> [LISTING]:
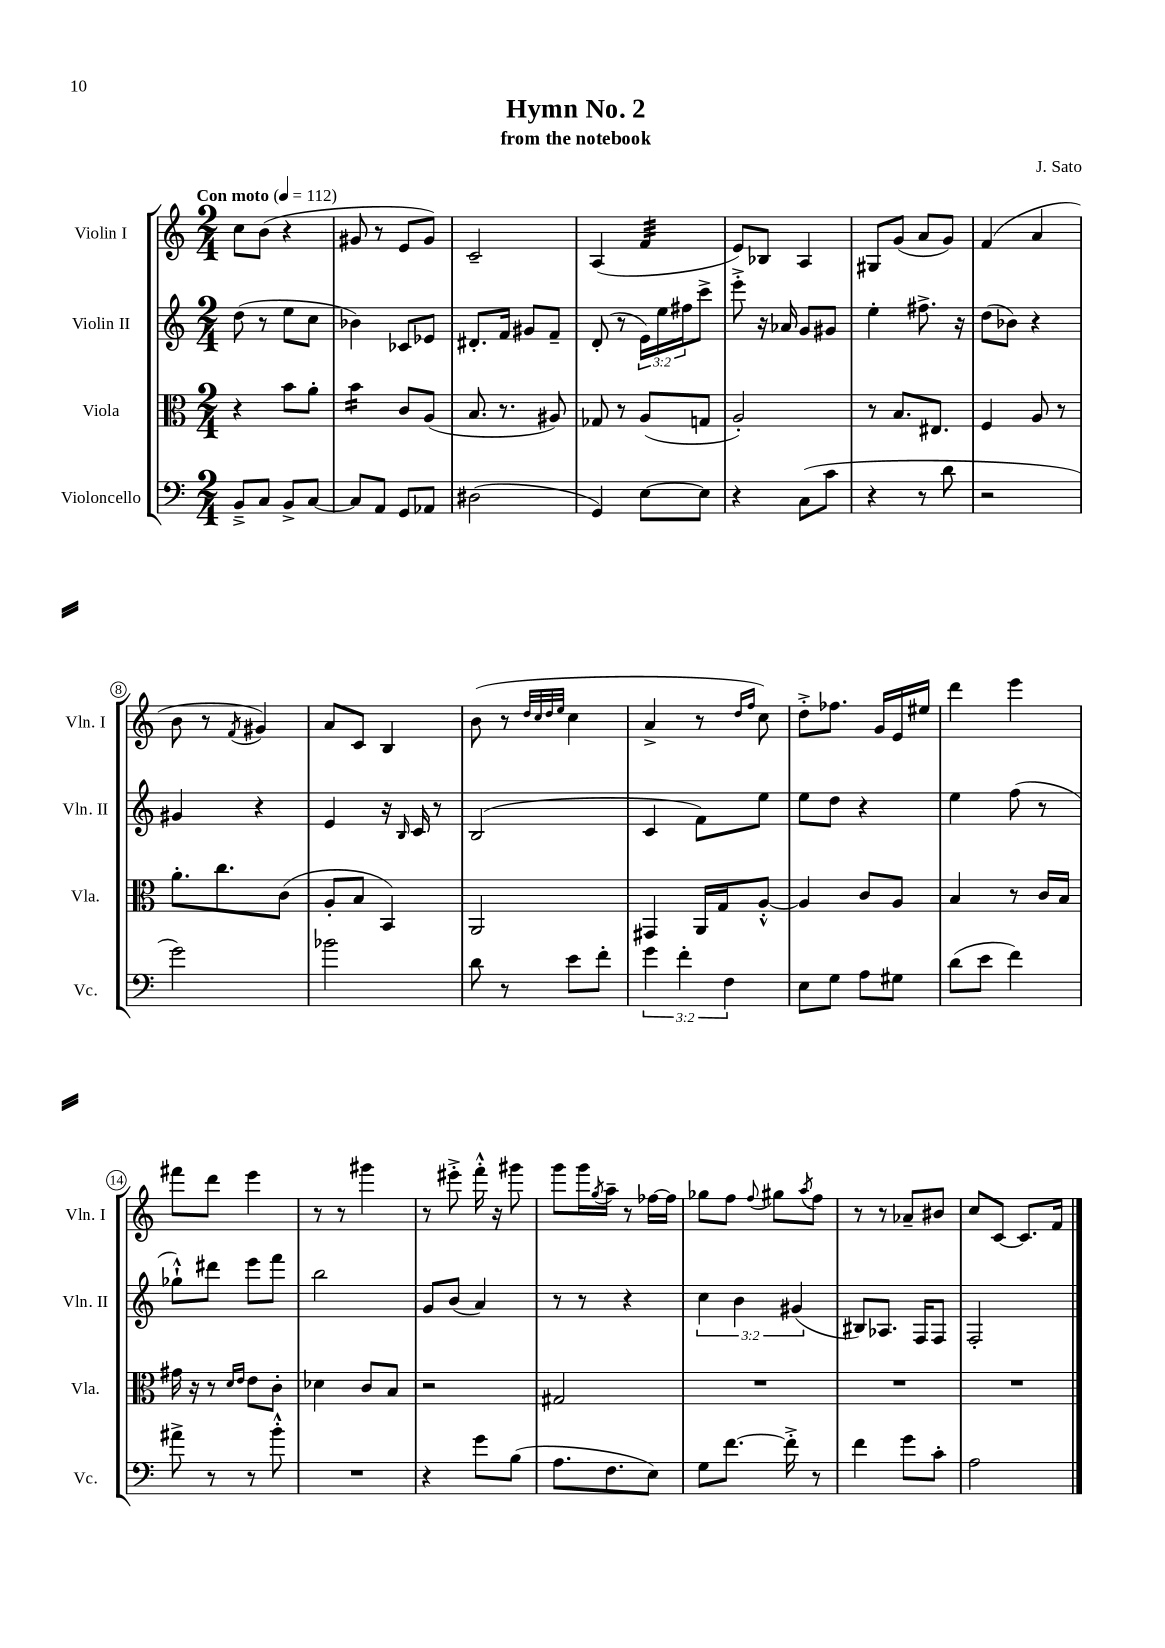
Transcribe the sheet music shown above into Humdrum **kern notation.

**kern	**kern	**kern	**kern
*staff4	*staff3	*staff2	*staff1
*clefF4	*clefC3	*clefG2	*clefG2
*k[]	*k[]	*k[]	*k[]
*M2/4	*M2/4	*M2/4	*M2/4
*MM112	*MM112	*MM112	*MM112
8BB~^/L	4r	(8dd\	8cc\L
8C/J	.	8r	(8b\J
8BB^/L	8b\L	8ee\L	4r
[8C/J	8a'\J	8cc\J	.
=	=	=	=
8C/]L	4b\	4b-\)	8g#/
8AA/J	.	.	8r
8GG/L	8c/L	8c-/L	8e/L
8AA-/J	(8A/J	8e-/J	8g#/J)
=	=	=	=
(2D#\	8.B/	8.d#'/L	2c~/
.	8.r	16f/Jk	.
.	.	8g#/L	.
.	8A#/)	8f~/J	.
=	=	=	=
4GG/)	8G-/	(8d'/	(4A/
.	8r	8r	.
[8E\L	(8A/L	24e\LL)	4f/
.	.	24ee\	.
.	.	24ff#\J	.
8E\]J	8G/J	8ccc^\J	.
=	=	=	=
4r	2A'/)	8eee'^\	8e/L)
.	.	16r	8B-/J
.	.	16a-/	.
(8C\L	.	8g/L	4A/
8c\J	.	8g#/J	.
=	=	=	=
4r	8r	4ee'\	8G#/L
.	8.B/L	.	(8g/J
8r	.	8.ff#^\	8a/L
.	8.E#/J	.	.
8d\	.	.	8g/J)
.	.	16r	.
=	=	=	=
2r	4F/	(8dd\L	(4f/
.	.	8b-\J)	.
.	8A/	4r	4a/
.	8r	.	.
=	=	=	=
2g\)	8.a'\L	4g#/	8b\
.	.	.	8r
.	8.cc\	.	.
.	.	.	8qf/
.	.	4r	4g#/)
.	(8c\J	.	.
=	=	=	=
2b-\	8A'/L	4e/	8a/L
.	8B/J	.	8c/J
.	4BB/)	16r	4B/
.	.	16qqB/	.
.	.	16c/	.
.	.	8r	.
=	=	=	=
8d\	2AA/	(2B/	(8b\
8r	.	.	8r
.	.	.	32qqdd/LLL
.	.	.	32qqcc/
.	.	.	32qqdd/
.	.	.	32qqee/JJJ
8e\L	.	.	4cc\
8f'\J	.	.	.
=	=	=	=
6g\	4GG#/	4c/	4a^/
6f'\	.	.	.
.	16AA/LL	8f\L)	8r
.	16G/J	.	.
6F\	.	.	.
.	.	.	16qqdd/LL
.	.	.	16qqff/JJ
.	[8A'^^/J	8ee\J	8cc\)
=	=	=	=
8E\L	4A/]	8ee\L	8dd'^\L
8G\J	.	8dd\J	8.ff-\J
8A\L	8c/L	4r	.
.	.	.	16g/LL
8G#\J	8A/J	.	16e/
.	.	.	16ee#/JJ
=	=	=	=
(8d\L	4B/	4ee\	4ddd\
8e\J	.	.	.
4f\)	8r	(8ff\	4eee\
.	16c/LL	8r	.
.	16B/JJ	.	.
=	=	=	=
8a#^\	16g#\	8gg-`^^\L)	8fff#\L
.	16r	.	.
8r	8r	8ddd#\J	8ddd\J
.	16qqd/LL	.	.
.	16qqe/JJ	.	.
8r	8e\L	8eee\L	4eee\
8b'^^\	8c'\J	8fff\J	.
=	=	=	=
2r	4d-\	2bb\	8r
.	.	.	8r
.	8c/L	.	4ggg#\
.	8B/J	.	.
=	=	=	=
4r	2r	8g/L	8r
.	.	(8b/J	8eee#'^\
8g\L	.	4a/)	16fff'^^\
.	.	.	16r
(8B\J	.	.	8ggg#\
=	=	=	=
8.A\L	2G#/	8r	8ggg\L
.	.	8r	16ggg\L
.	.	.	8qgg/
8.F\	.	.	16aa~\JJ
.	.	4r	8r
8E\J)	.	.	[16ff-\LL
.	.	.	16ff-\]JJ
=	=	=	=
8G\L	2r	6cc\	8gg-\L
[8.f\J	.	.	8ff\J
.	.	6b\	.
.	.	.	8qqff/
.	.	.	8gg#\L
16f'^\]	.	.	.
.	.	(6g#/	.
.	.	.	8qaa/
8r	.	.	8ff\J
=	=	=	=
4f\	2r	8B#/L)	8r
.	.	8.A-/J	8r
8g\L	.	.	8a-~/L
.	.	16F/LK	.
8c'\J	.	8F/J	8b#/J
=	=	=	=
2A\	2r	2F'/	8cc/L
.	.	.	[8c/J
.	.	.	8.c/]L
.	.	.	16f/Jk
==	==	==	==
*-	*-	*-	*-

> [WHAT YOU WILL DO]: How many lines above contain the string "kern", matching case exactly? Reply with the number alone.

> [COMPLETE ANSWER]: 2